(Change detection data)
+---+

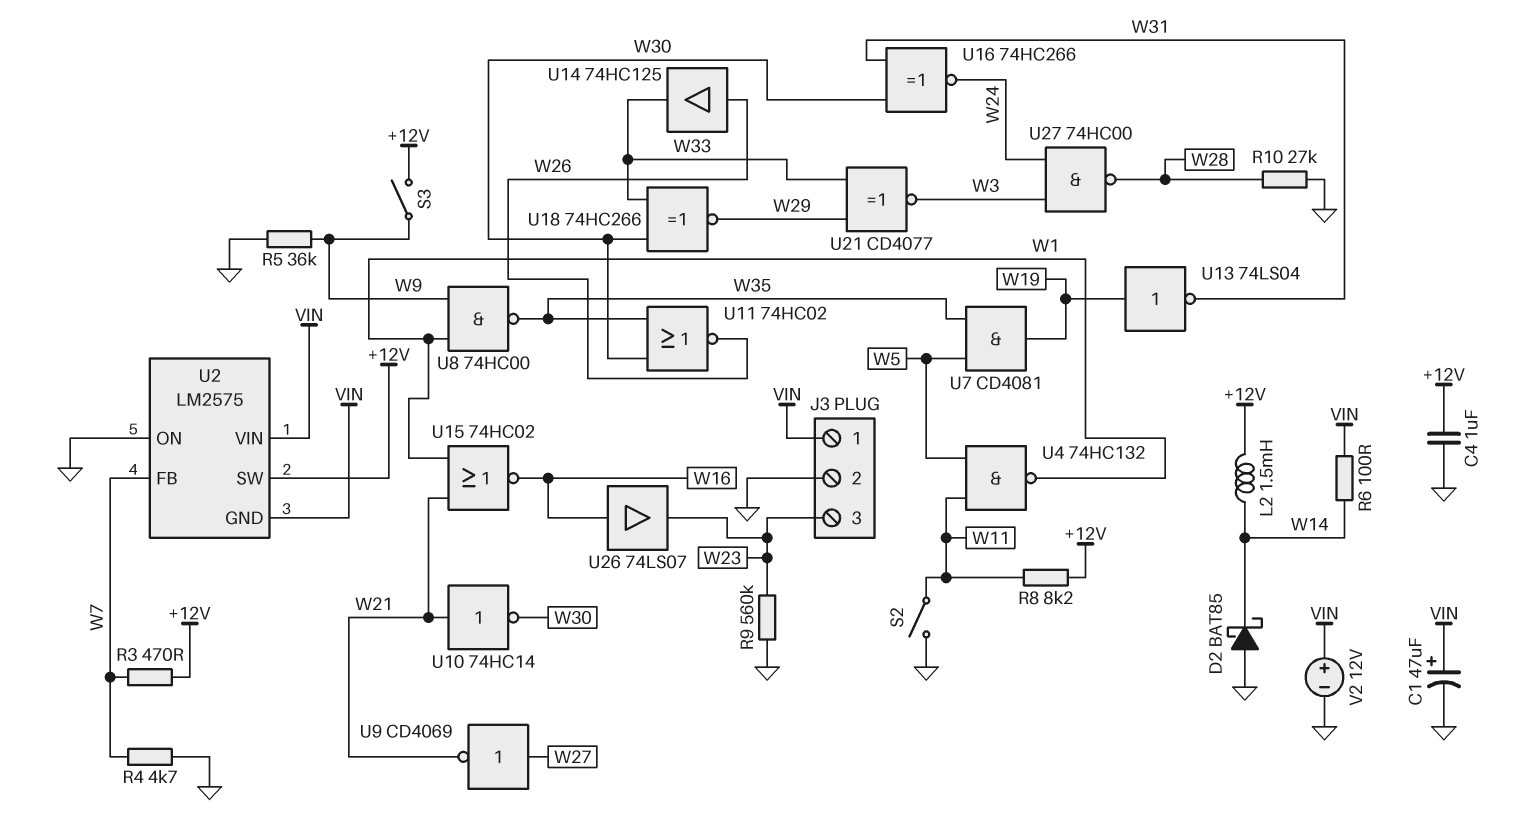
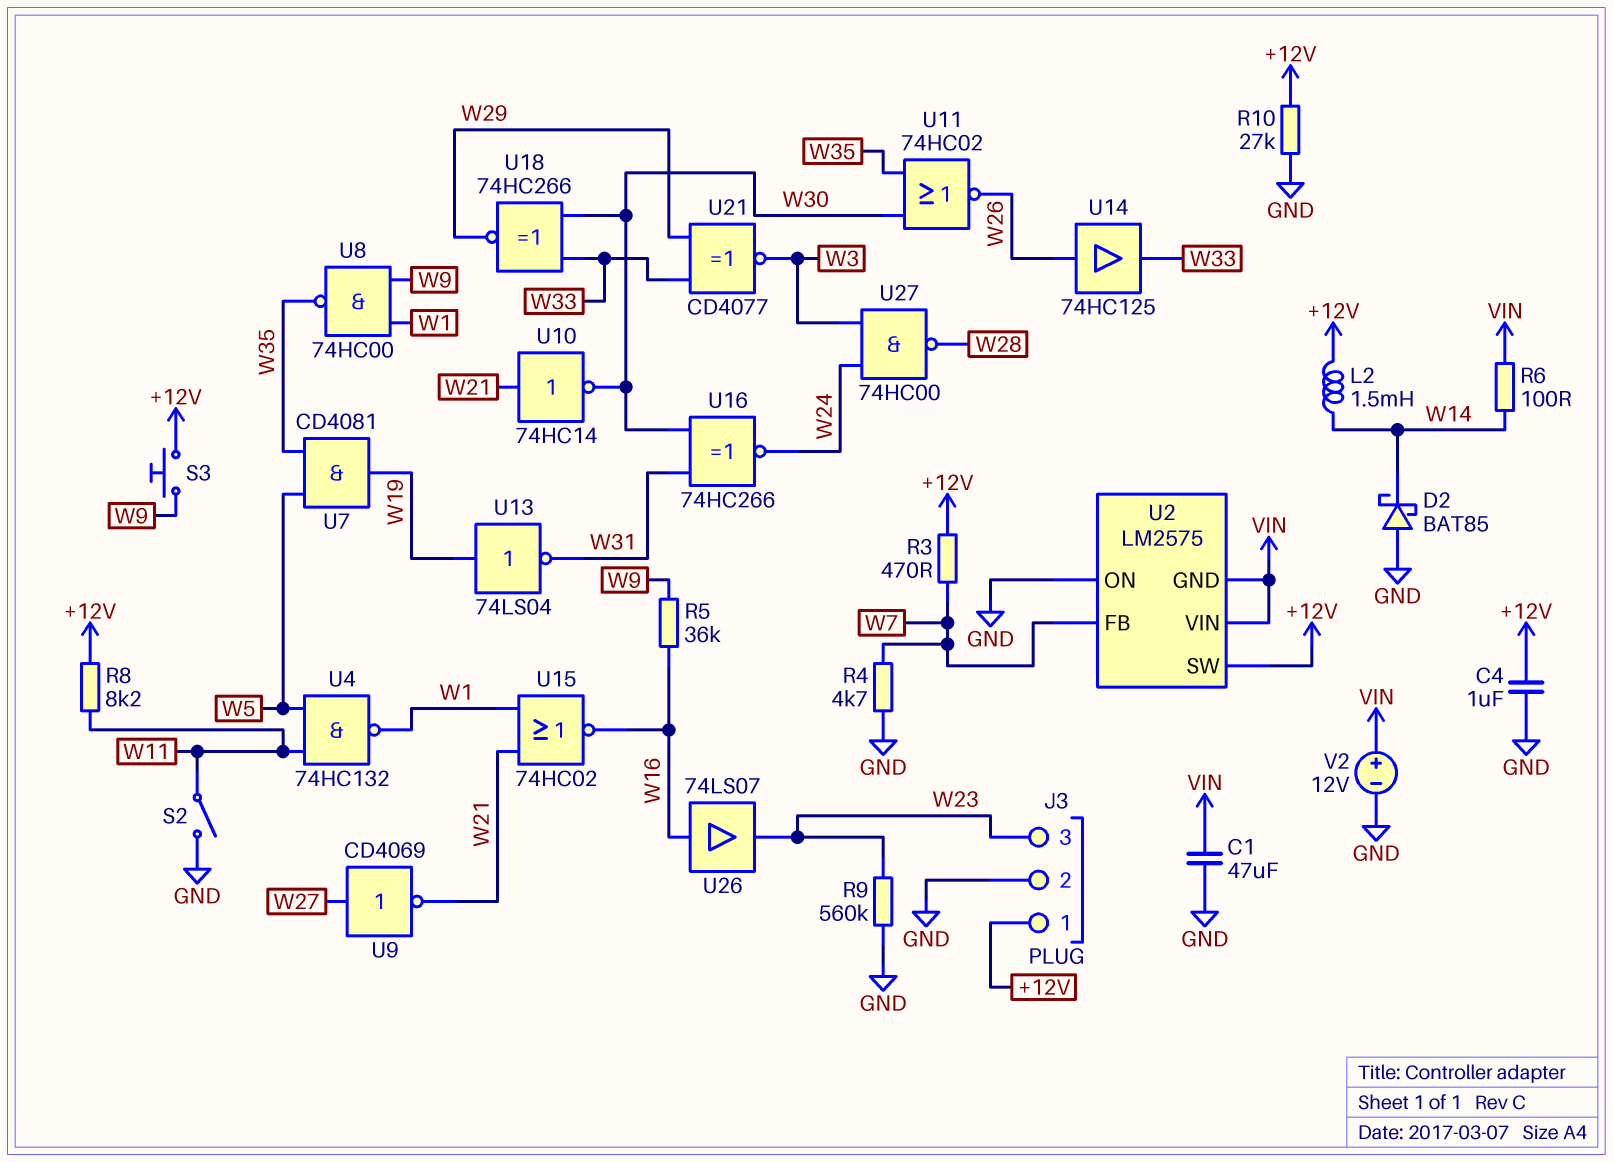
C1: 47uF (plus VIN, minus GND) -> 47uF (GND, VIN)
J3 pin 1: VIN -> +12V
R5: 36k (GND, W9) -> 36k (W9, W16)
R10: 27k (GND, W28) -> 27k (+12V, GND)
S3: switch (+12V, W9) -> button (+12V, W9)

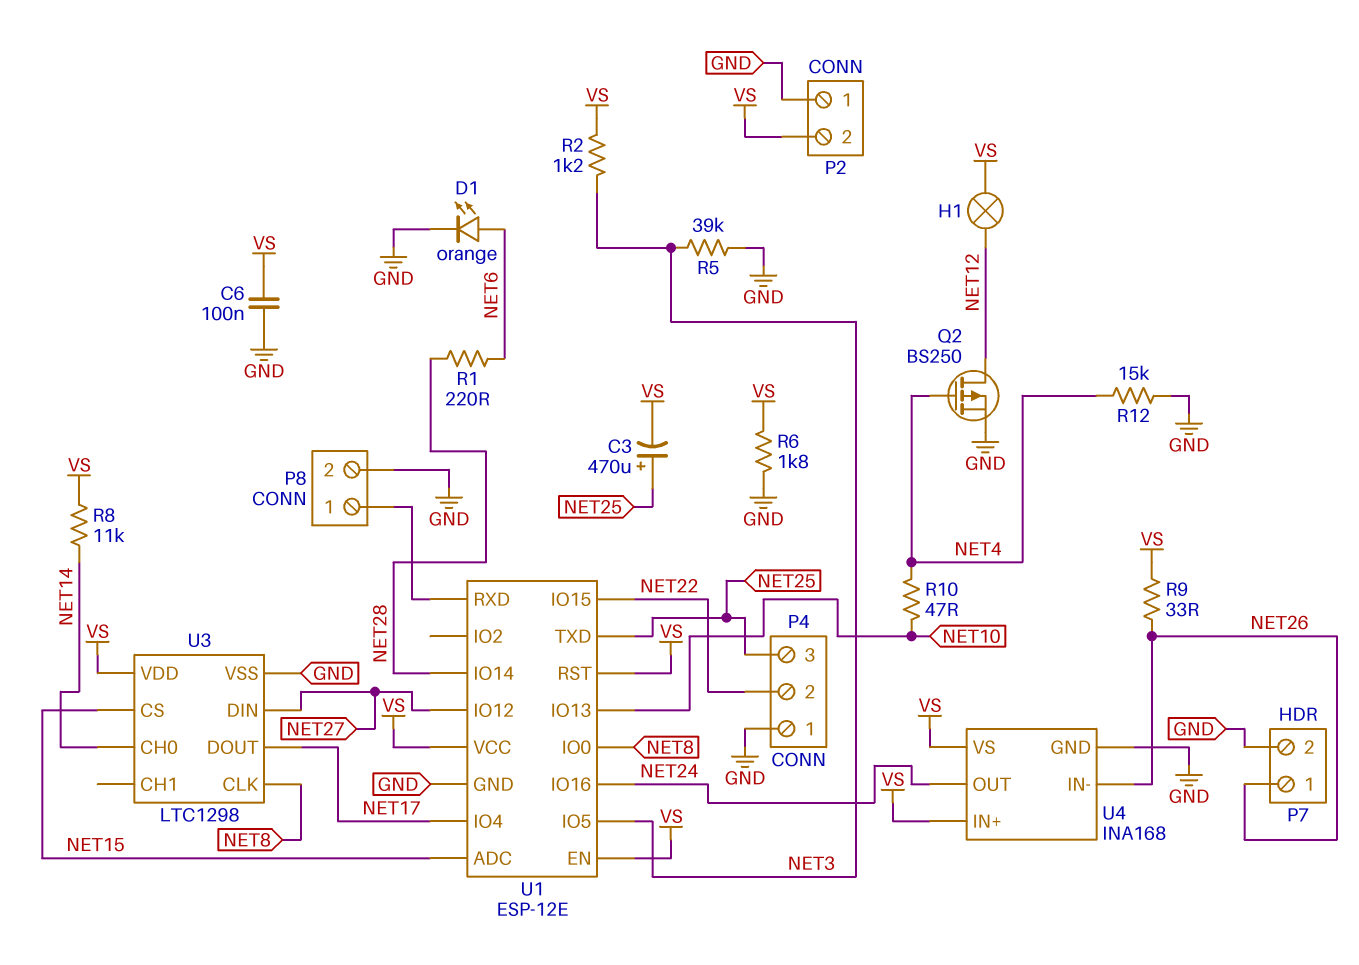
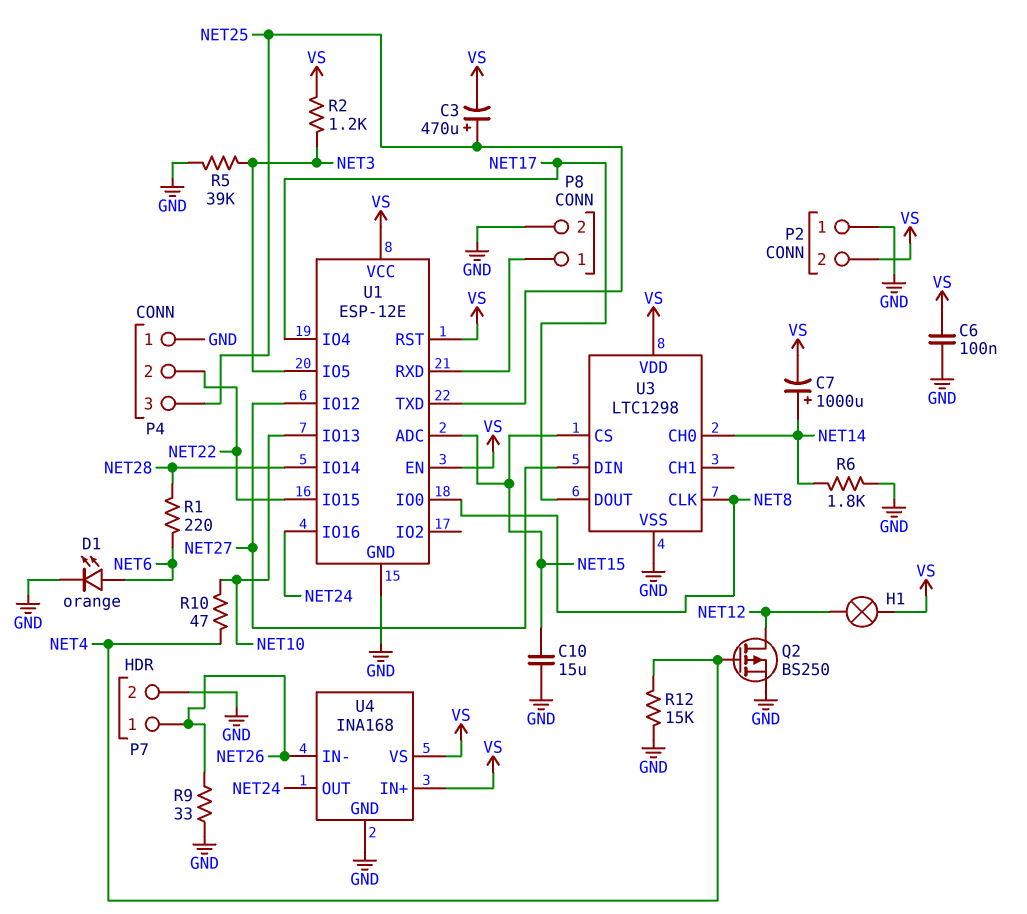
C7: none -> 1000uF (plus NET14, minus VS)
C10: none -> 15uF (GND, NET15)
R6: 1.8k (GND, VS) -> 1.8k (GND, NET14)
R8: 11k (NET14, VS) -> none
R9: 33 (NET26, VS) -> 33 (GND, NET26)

+---+

* TASK PROMPT: Examine the records and pull out every line where the string "minus" occurs.

* ANSWER TO THE PROBLEM:
C1: 47uF (plus VIN, minus GND) -> 47uF (GND, VIN)
C7: none -> 1000uF (plus NET14, minus VS)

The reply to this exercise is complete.